## The input
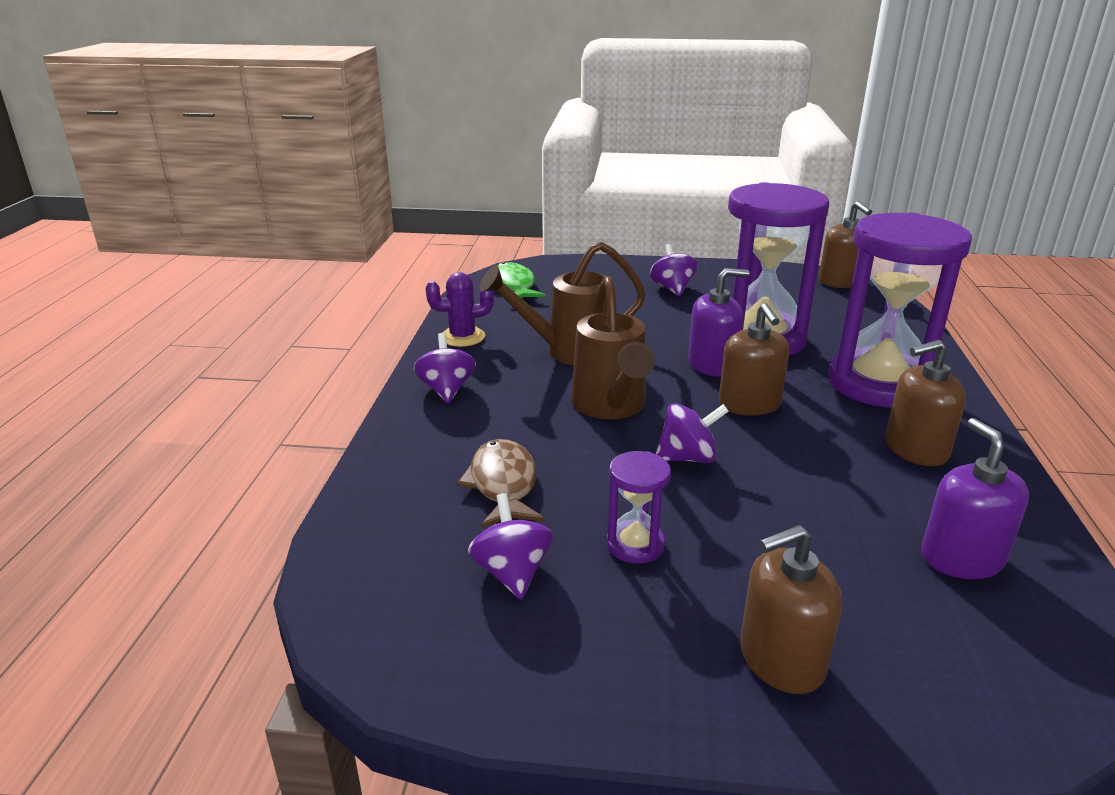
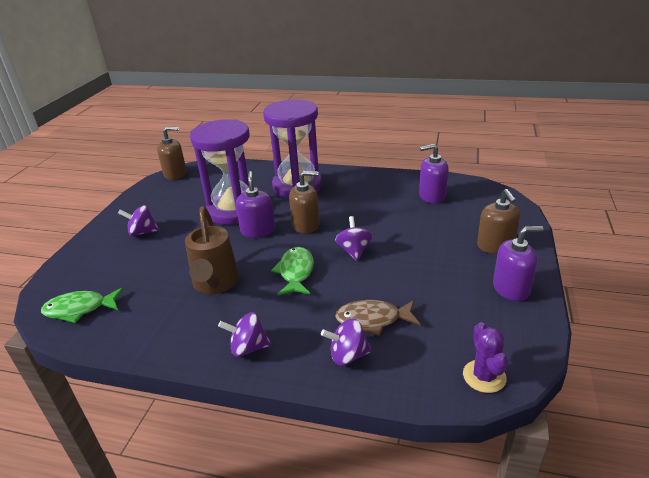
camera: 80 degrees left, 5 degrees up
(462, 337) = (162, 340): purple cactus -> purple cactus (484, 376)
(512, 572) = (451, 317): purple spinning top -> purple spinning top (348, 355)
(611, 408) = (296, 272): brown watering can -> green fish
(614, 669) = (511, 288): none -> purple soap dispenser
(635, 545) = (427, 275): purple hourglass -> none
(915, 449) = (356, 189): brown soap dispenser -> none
==
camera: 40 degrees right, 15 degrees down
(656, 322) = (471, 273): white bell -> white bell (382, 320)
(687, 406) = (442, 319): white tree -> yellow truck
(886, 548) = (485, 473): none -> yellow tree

## Your task
Wherever the string "yellow" appears in the records, copy the whole line.

## Answer box
(687, 406) = (442, 319): white tree -> yellow truck
(886, 548) = (485, 473): none -> yellow tree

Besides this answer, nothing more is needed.